→ **WHAT THIS TASK INVOLVES**
Every line below is to be given again precisely; images are to be left out.

Start of SOURCE MATERIAL

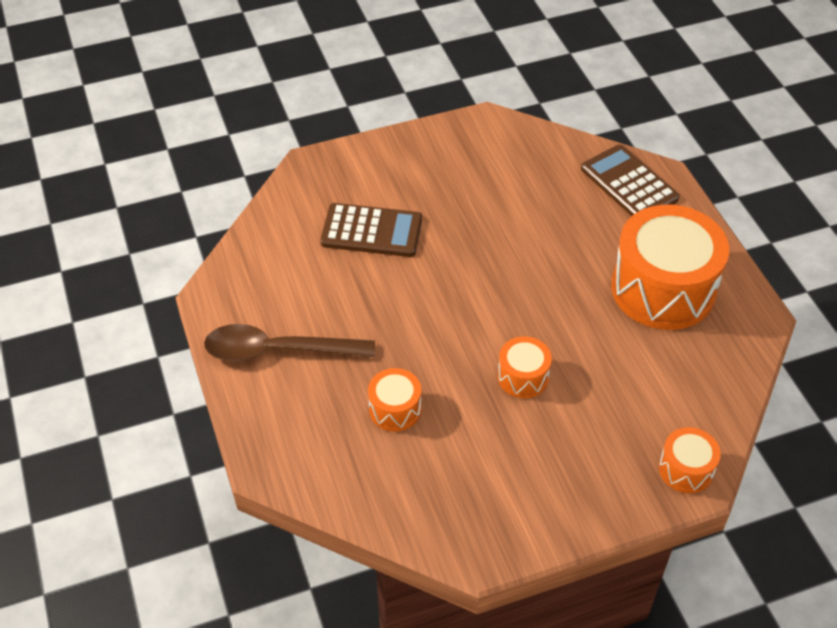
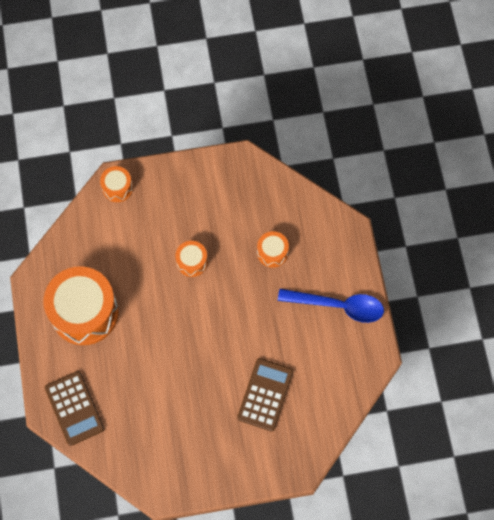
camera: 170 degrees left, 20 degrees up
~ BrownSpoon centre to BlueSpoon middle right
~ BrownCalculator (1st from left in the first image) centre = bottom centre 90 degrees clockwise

End of SOURCE MATERIAL

→ **ANSWER SECTION**
camera: 170 degrees left, 20 degrees up
~ BrownSpoon centre to BlueSpoon middle right
~ BrownCalculator (1st from left in the first image) centre = bottom centre 90 degrees clockwise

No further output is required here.